*Extracted records*:

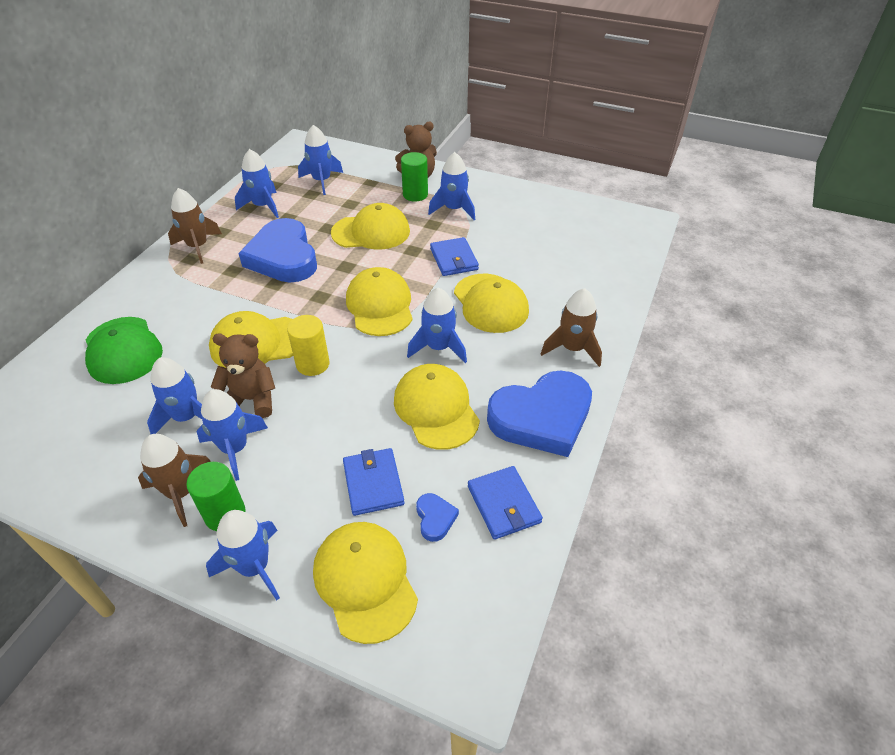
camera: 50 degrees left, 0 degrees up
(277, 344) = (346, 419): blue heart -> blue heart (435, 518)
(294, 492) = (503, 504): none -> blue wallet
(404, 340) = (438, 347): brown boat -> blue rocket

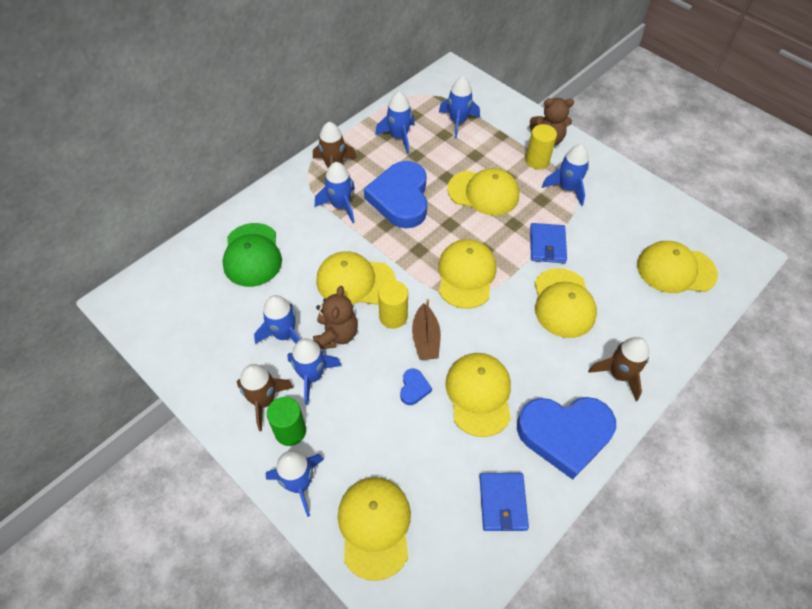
camera: 20 degrees right, 10 degrees up
(251, 400) = (336, 335): brown teddy bear -> brown teddy bear turned 75 degrees clockwise
(357, 374) = (425, 339): none -> brown boat
(373, 483) = (406, 445): blue wallet -> none
(415, 194) = (537, 161): green cylinder -> yellow cylinder
(435, 518) = (444, 494): blue heart -> blue heart (414, 388)
(438, 347) = (501, 334): blue rocket -> blue rocket (340, 205)
(585, 248) = (675, 270): none -> yellow cap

*What to work on*: Everything from the first line of the entries above through the line with "(438, 347) = (501, 334): blue" should be duplicated exactly, except the pictures.

*Output of the exercise*:
camera: 50 degrees left, 0 degrees up
(277, 344) = (346, 419): blue heart -> blue heart (435, 518)
(294, 492) = (503, 504): none -> blue wallet
(404, 340) = (438, 347): brown boat -> blue rocket

camera: 20 degrees right, 10 degrees up
(251, 400) = (336, 335): brown teddy bear -> brown teddy bear turned 75 degrees clockwise
(357, 374) = (425, 339): none -> brown boat
(373, 483) = (406, 445): blue wallet -> none
(415, 194) = (537, 161): green cylinder -> yellow cylinder
(435, 518) = (444, 494): blue heart -> blue heart (414, 388)
(438, 347) = (501, 334): blue rocket -> blue rocket (340, 205)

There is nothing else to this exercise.